_Görev girdileri_.

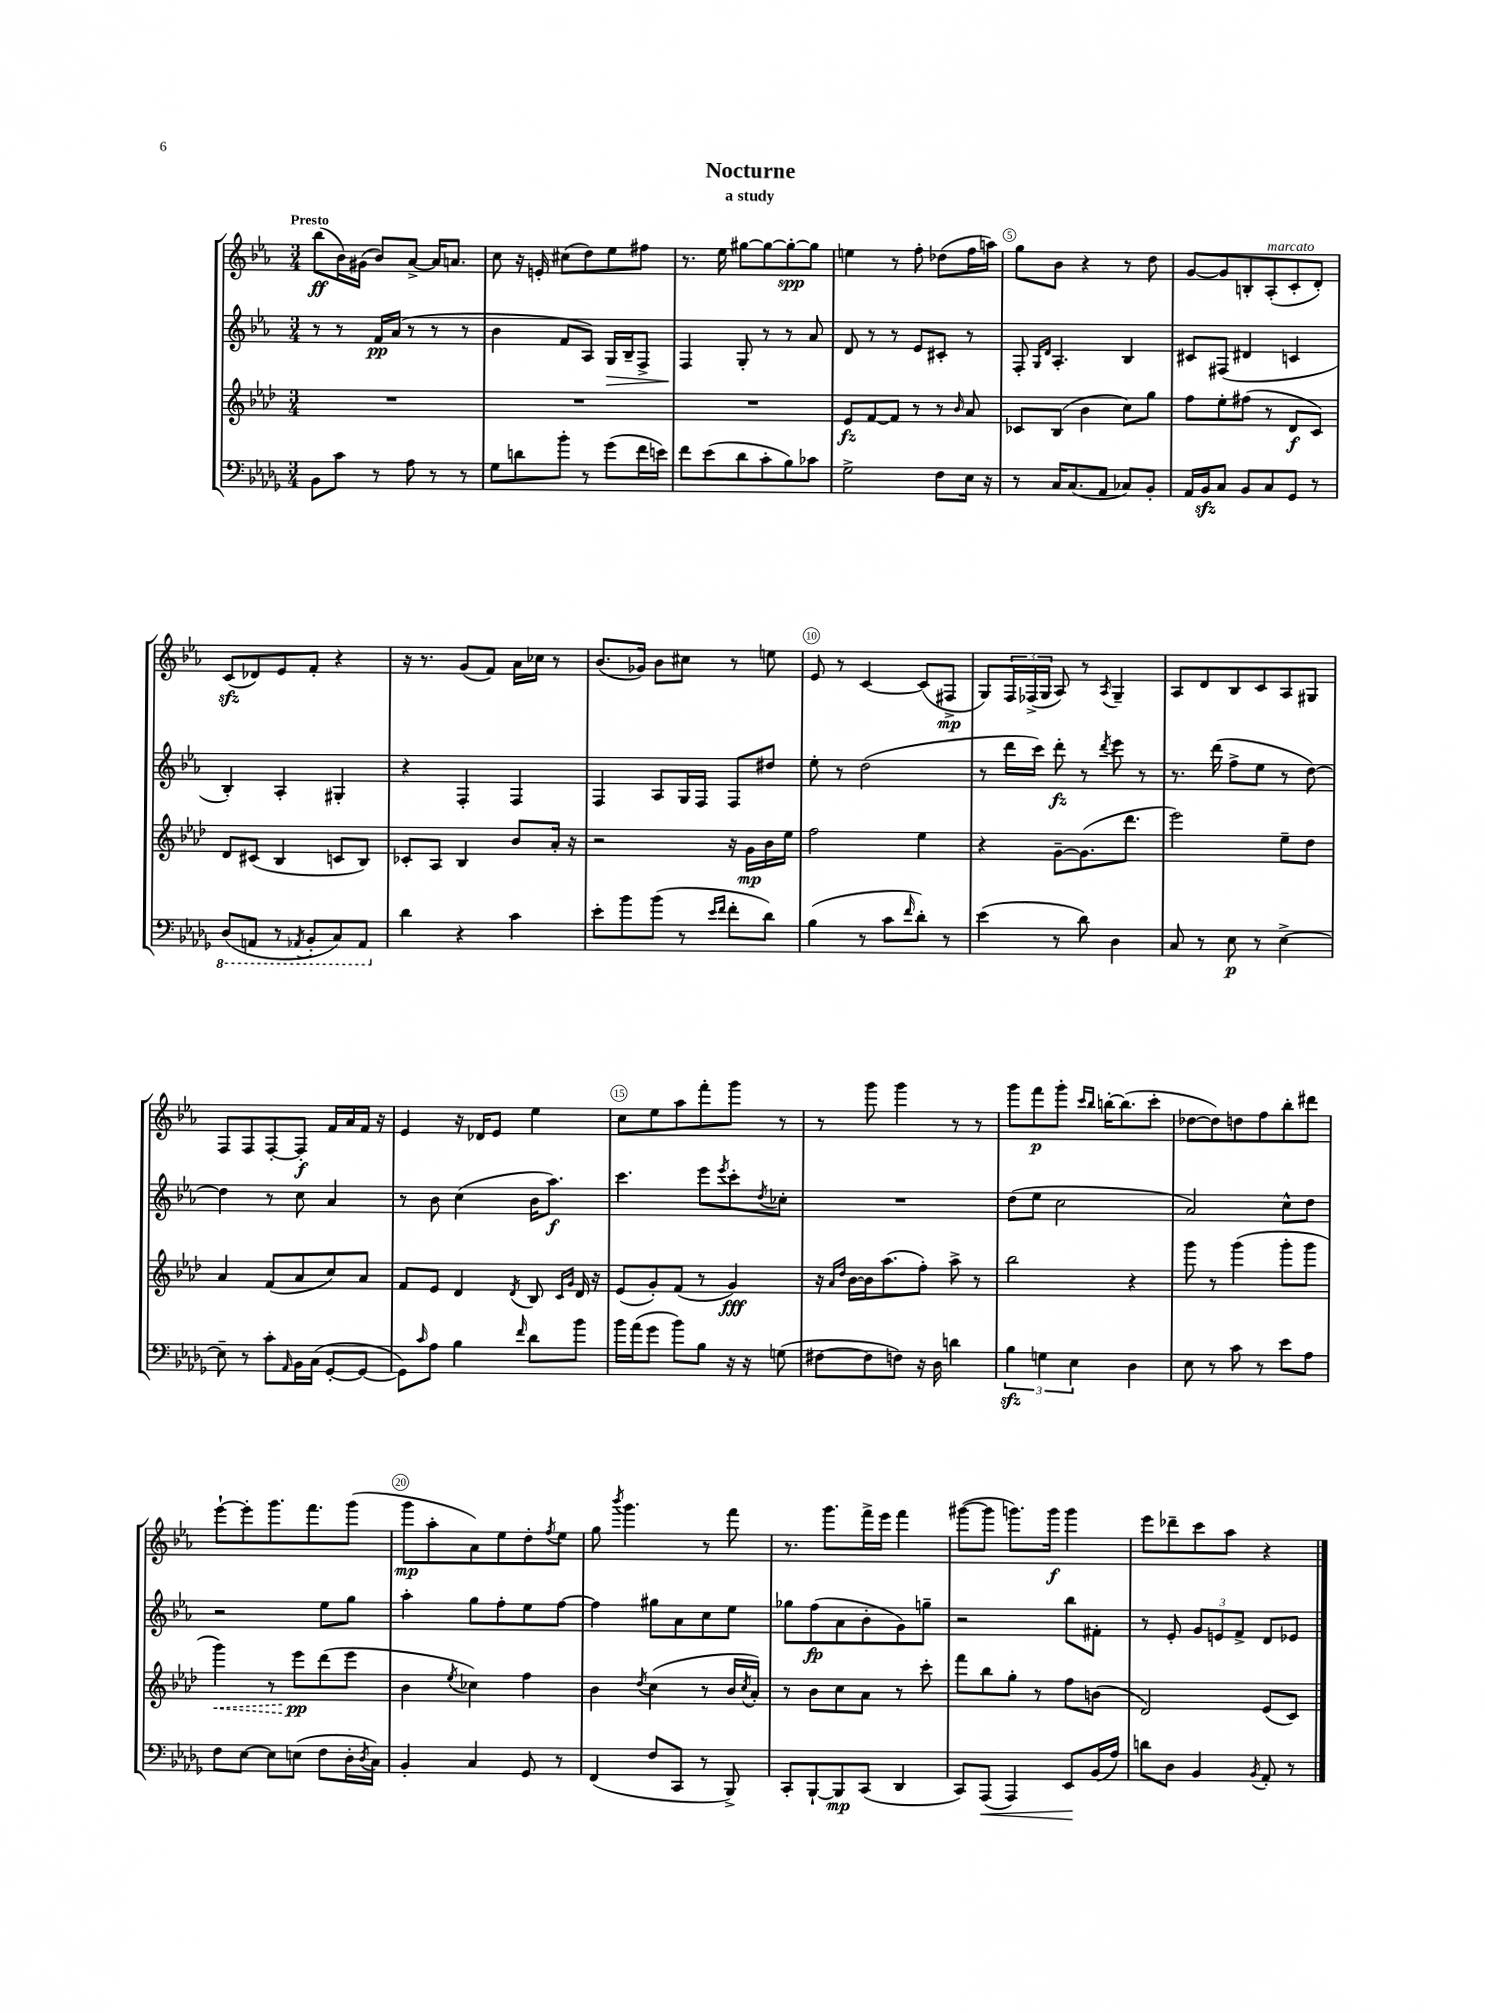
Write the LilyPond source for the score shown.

\header { title = "Nocturne" subtitle = "a study" }
<<
\new StaffGroup <<
\new Staff = "s0" {
    \clef treble \key ees \major \numericTimeSignature \time 3/4 \tempo "Presto"
    bes''8\ff( bes'16) gis'16( bes'8) aes'8~-> aes'16 a'8. |
    c''8 r16 e'16-. cis''8( d''8) ees''8 fis''8 |
    r8. ees''16 gis''8~ gis''8~ gis''8~-.\spp gis''8 |
    e''4 r8 f''8-. des''8( f''16 a''16) |
    g''8 bes'8 r4 r8 d''8 |
    g'8~ g'8 b8-. aes8-.^\markup { \italic "marcato" }( c'8-. d'8-.) |
    c'8\sfz( des'8) ees'8 f'8-. r4 |
    r16 r8. g'8( f'8) aes'16 ces''16 r8 |
    bes'8.( ges'16) bes'8 cis''8 r8 e''8 |
    ees'8 r8 c'4~ c'8( fis8->\mp |
    g8) \tuplet 3/2 { f16 fes16->( g16 } aes8) r8 \acciaccatura { aes8 } g4-- |
    aes8 d'8 bes8 c'8 aes8 gis8 |
    f8 f8 f8~-. f8-.\f f'16 aes'16 f'16 r16 |
    ees'4 r16 des'16 ees'8 ees''4 |
    c''8 ees''8 aes''8 f'''8-. g'''8 r8 |
    r8 g'''8 g'''4 r8 r8 |
    g'''8 f'''8\p g'''8-. \grace { c'''16 bes''16 } b''16~-. b''8.( c'''8-. |
    des''8~ des''8) d''8 f''8 bes''8-. dis'''8 |
    ees'''8~-! ees'''8-. g'''8. f'''8. g'''8( |
    g'''8\mp aes''8-. aes'8) ees''8 d''8-. \acciaccatura { f''8 } ees''8 |
    g''8 \acciaccatura { bes'''8 } g'''4. r8 f'''8 |
    r8. g'''8. f'''16-> ees'''16 f'''4 |
    gis'''8~( gis'''8 g'''8.) g'''16\f g'''4 |
    ees'''8 des'''8-- c'''8 aes''8 r4 \bar "|." |
}
\new Staff = "s1" {
    \clef treble \key ees \major \numericTimeSignature \time 3/4
    r8 r8 f'16\pp aes'16( r8 r8 r8 |
    bes'4 f'8 aes8) g16\> bes16-- f8-> |
    f4\! g8-. r8 r8 aes'8 |
    d'8 r8 r8 ees'8 cis'8-. r8 |
    f8-. \grace { g16 d'16 } aes4.-. bes4 |
    cis'8 fis8( dis'4 c'4 |
    bes4-.) aes4-. gis4-. |
    r4 f4-. f4 |
    f4 aes8 g16 f16 f8 dis''8 |
    ees''8-. r8 d''2( |
    r8 d'''16 c'''16) d'''8-.\fz r8 \acciaccatura { d'''8 } ees'''8 r8 |
    r8. d'''16( f''8-> ees''8 r8 d''8~) |
    d''4 r8 c''8 aes'4 |
    r8 bes'8 c''4( bes'16 aes''8.\f) |
    c'''4. ees'''8 \acciaccatura { ees'''8 } c'''8-. \acciaccatura { d''8 } ces''8-. |
    R2. |
    d''8( ees''8 c''2 |
    aes'2) c''8-^ d''8 |
    r2 ees''8 g''8 |
    aes''4-. g''8 f''8-. ees''8 f''8~ |
    f''4 gis''8 aes'8 c''8 ees''8 |
    ges''8 f''8\fp( aes'8 bes'8-. g'8) g''8-- |
    r2 bes''8 fis'8-. |
    r8 ees'8-. \tuplet 3/2 { g'8 e'8 f'8-> } d'8 ees'8 \bar "|." |
}
\new Staff = "s2" {
    \clef treble \key aes \major \numericTimeSignature \time 3/4
    R2. |
    R2. |
    R2. |
    ees'8\fz f'8~ f'8 r8 r8 \grace { bes'16 } aes'8 |
    ces'8 bes8( bes'4 c''8) g''8 |
    f''8 ees''8-. fis''8( r8 des'8\f c'8) |
    des'8 cis'8( bes4 c'8 bes8) |
    ces'8-. aes8 bes4 bes'8 aes'16-. r16 |
    r2 r16 g'16\mp bes'16 ees''16 |
    f''2 ees''4 |
    r4 g'8~-- g'8.( des'''8. |
    ees'''2) ees''8-- des''8 |
    aes'4 f'8( aes'8 c''8) aes'8 |
    f'8 ees'8 des'4 \acciaccatura { des'8 } bes8 \grace { c'16 g'16 } des'16 r16 |
    ees'8( g'8-.) f'8( r8 g'4\fff) |
    r16 \grace { aes'16 des''16 } bes'16~ bes'16 aes''8.( f''8-.) aes''8-> r8 |
    bes''2 r4 |
    g'''8 r8 g'''4( g'''8-. g'''8 |
    \once \override Hairpin.style = #'dashed-line g'''4\<) r8 ees'''8\pp\! des'''8( ees'''8 |
    bes'4 \acciaccatura { ees''8 } ces''4) f''4 |
    bes'4 \acciaccatura { des''8 } c''4( r8 bes'16 \acciaccatura { c''8 } aes'16-.) |
    r8 bes'8 c''8 aes'8 r8 c'''8-. |
    f'''8 bes''8 g''8-. r8 f''8 b'8( |
    des'2) ees'8( c'8) \bar "|." |
}
\new Staff = "s3" {
    \clef bass \key des \major \numericTimeSignature \time 3/4
    bes,8 c'8 r8 aes8 r8 r8 |
    ges8 d'8 bes'8-. r8 ges'8( f'16 e'16) |
    f'8 ees'8( des'8 c'8-. bes8) ces'8 |
    ges2-> f8 ees16 r16 |
    r8 c16 c8.( aes,8 ces8) bes,8-. |
    aes,16 bes,16\sfz c8 bes,8 c8 ges,8 r8 |
    \ottava #-1 des,8( a,,8 r8 \acciaccatura { aes,,8 } bes,,8-. c,8) aes,,8 \ottava #0 |
    des'4 r4 c'4 |
    ees'8-. bes'8 bes'8( r8 \grace { ees'16 f'16 } f'8-. des'8) |
    bes4( r8 c'8 \grace { f'16 } des'8-.) r8 |
    ees'4( r8 des'8) des4 |
    c8 r8 ees8\p r8 ees4~-> |
    ees8-- r8 c'8-. \grace { aes,16 } bes,16 c16( ges,8~-. ges,8~ |
    ges,8) \grace { c'16 } aes8 bes4 \grace { f'16 } des'8 bes'8 |
    bes'16 aes'16( ges'8 bes'8) bes8 r16 r16 g8( |
    fis8~ fis8 f8) r16 des16 d'4 |
    \tuplet 3/2 { bes4\sfz g4 ees4 } des4 |
    ees8 r8 c'8 r8 ees'8 aes8 |
    f8 ees8~ ees8 e8( f8 des16-. \acciaccatura { des8 } c16) |
    bes,4-. c4 ges,8 r8 |
    f,4( f8 c,8 r8 bes,,8->) |
    c,8-. bes,,8~-! bes,,8\mp c,8( des,4 |
    c,8) aes,,8\<( aes,,4) ees,8\! bes,16( aes16) |
    d'8 des8 bes,4 \acciaccatura { bes,8 } aes,8-. r8 \bar "|." |
}
>>
>>
\layout { \context { \Score \override BarNumber.break-visibility = ##(#f #t #t) barNumberVisibility = #(every-nth-bar-number-visible 5) \override BarNumber.stencil = #(make-stencil-circler 0.1 0.3 ly:text-interface::print) } }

_Yazılı görev_.
Yukarıdaki girdilerde "major" sözcüğünü içeren bütün satırları göster. Büyük ve küçük harf farkını dikkate al.

_Görev çıktısı_.
    \clef treble \key ees \major \numericTimeSignature \time 3/4 \tempo "Presto"
    \clef treble \key ees \major \numericTimeSignature \time 3/4
    \clef treble \key aes \major \numericTimeSignature \time 3/4
    \clef bass \key des \major \numericTimeSignature \time 3/4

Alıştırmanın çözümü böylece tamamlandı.